» Task item
Every line in the data must be transcribed exactly.

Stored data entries
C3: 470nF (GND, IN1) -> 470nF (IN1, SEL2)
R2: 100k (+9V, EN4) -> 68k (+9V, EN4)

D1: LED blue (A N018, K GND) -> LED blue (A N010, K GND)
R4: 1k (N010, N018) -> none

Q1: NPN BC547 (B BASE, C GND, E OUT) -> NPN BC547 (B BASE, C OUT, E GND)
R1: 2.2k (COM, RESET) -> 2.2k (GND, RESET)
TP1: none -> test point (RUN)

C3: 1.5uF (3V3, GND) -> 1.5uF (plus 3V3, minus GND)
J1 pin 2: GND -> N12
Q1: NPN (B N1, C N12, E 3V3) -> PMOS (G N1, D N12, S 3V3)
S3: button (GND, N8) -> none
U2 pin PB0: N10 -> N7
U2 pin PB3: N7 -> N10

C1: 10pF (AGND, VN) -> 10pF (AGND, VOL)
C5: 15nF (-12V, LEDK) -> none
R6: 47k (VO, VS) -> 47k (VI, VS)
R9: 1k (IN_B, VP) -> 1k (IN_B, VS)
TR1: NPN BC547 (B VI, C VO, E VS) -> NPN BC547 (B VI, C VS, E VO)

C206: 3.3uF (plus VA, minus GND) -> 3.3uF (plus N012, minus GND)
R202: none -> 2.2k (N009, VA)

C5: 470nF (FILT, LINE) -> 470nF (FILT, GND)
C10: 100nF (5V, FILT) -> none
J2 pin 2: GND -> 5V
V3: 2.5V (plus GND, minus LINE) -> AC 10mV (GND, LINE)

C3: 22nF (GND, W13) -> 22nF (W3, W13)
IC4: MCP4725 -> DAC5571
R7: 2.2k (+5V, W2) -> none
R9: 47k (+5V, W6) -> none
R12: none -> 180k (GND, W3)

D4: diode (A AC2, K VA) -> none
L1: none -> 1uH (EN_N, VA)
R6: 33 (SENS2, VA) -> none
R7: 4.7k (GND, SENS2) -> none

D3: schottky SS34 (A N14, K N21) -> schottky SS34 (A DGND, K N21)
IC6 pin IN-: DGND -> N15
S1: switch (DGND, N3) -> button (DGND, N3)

» Solution
C3: 470nF (GND, IN1) -> 470nF (IN1, SEL2)
R2: 100k (+9V, EN4) -> 68k (+9V, EN4)

D1: LED blue (A N018, K GND) -> LED blue (A N010, K GND)
R4: 1k (N010, N018) -> none

Q1: NPN BC547 (B BASE, C GND, E OUT) -> NPN BC547 (B BASE, C OUT, E GND)
R1: 2.2k (COM, RESET) -> 2.2k (GND, RESET)
TP1: none -> test point (RUN)

C3: 1.5uF (3V3, GND) -> 1.5uF (plus 3V3, minus GND)
J1 pin 2: GND -> N12
Q1: NPN (B N1, C N12, E 3V3) -> PMOS (G N1, D N12, S 3V3)
S3: button (GND, N8) -> none
U2 pin PB0: N10 -> N7
U2 pin PB3: N7 -> N10

C1: 10pF (AGND, VN) -> 10pF (AGND, VOL)
C5: 15nF (-12V, LEDK) -> none
R6: 47k (VO, VS) -> 47k (VI, VS)
R9: 1k (IN_B, VP) -> 1k (IN_B, VS)
TR1: NPN BC547 (B VI, C VO, E VS) -> NPN BC547 (B VI, C VS, E VO)

C206: 3.3uF (plus VA, minus GND) -> 3.3uF (plus N012, minus GND)
R202: none -> 2.2k (N009, VA)

C5: 470nF (FILT, LINE) -> 470nF (FILT, GND)
C10: 100nF (5V, FILT) -> none
J2 pin 2: GND -> 5V
V3: 2.5V (plus GND, minus LINE) -> AC 10mV (GND, LINE)

C3: 22nF (GND, W13) -> 22nF (W3, W13)
IC4: MCP4725 -> DAC5571
R7: 2.2k (+5V, W2) -> none
R9: 47k (+5V, W6) -> none
R12: none -> 180k (GND, W3)

D4: diode (A AC2, K VA) -> none
L1: none -> 1uH (EN_N, VA)
R6: 33 (SENS2, VA) -> none
R7: 4.7k (GND, SENS2) -> none

D3: schottky SS34 (A N14, K N21) -> schottky SS34 (A DGND, K N21)
IC6 pin IN-: DGND -> N15
S1: switch (DGND, N3) -> button (DGND, N3)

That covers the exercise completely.